[Scene edit records]
****************************************

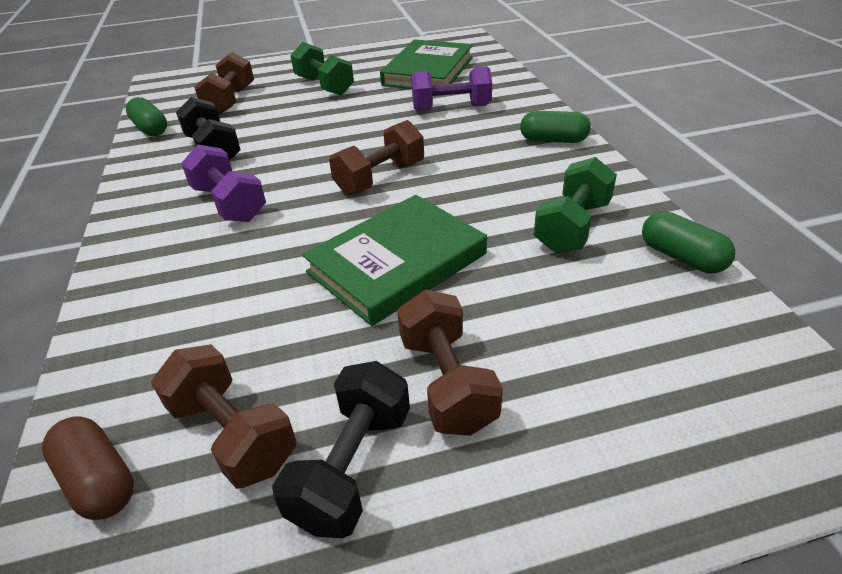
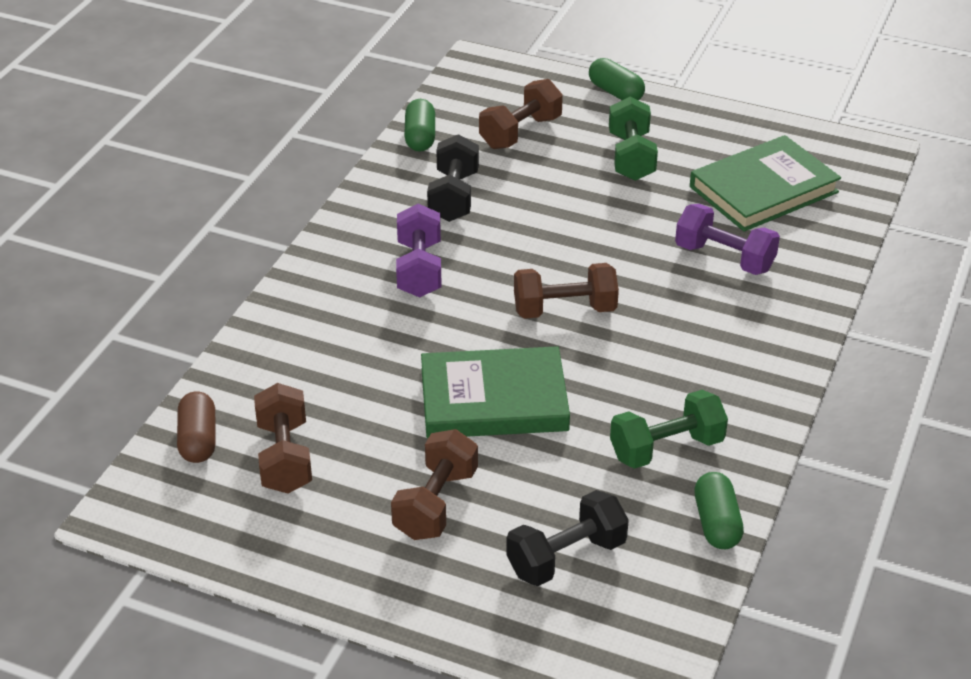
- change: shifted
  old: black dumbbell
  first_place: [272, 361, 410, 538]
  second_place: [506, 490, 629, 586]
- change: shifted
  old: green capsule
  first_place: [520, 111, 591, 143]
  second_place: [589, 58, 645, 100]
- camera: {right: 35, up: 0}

****************************************

- Exercise brief: Your answer should hold exactly the lines from the one containing "old: black dumbbell" to the last line of the data, both included, and no others.

- Task answer:
  old: black dumbbell
  first_place: [272, 361, 410, 538]
  second_place: [506, 490, 629, 586]
- change: shifted
  old: green capsule
  first_place: [520, 111, 591, 143]
  second_place: [589, 58, 645, 100]
- camera: {right: 35, up: 0}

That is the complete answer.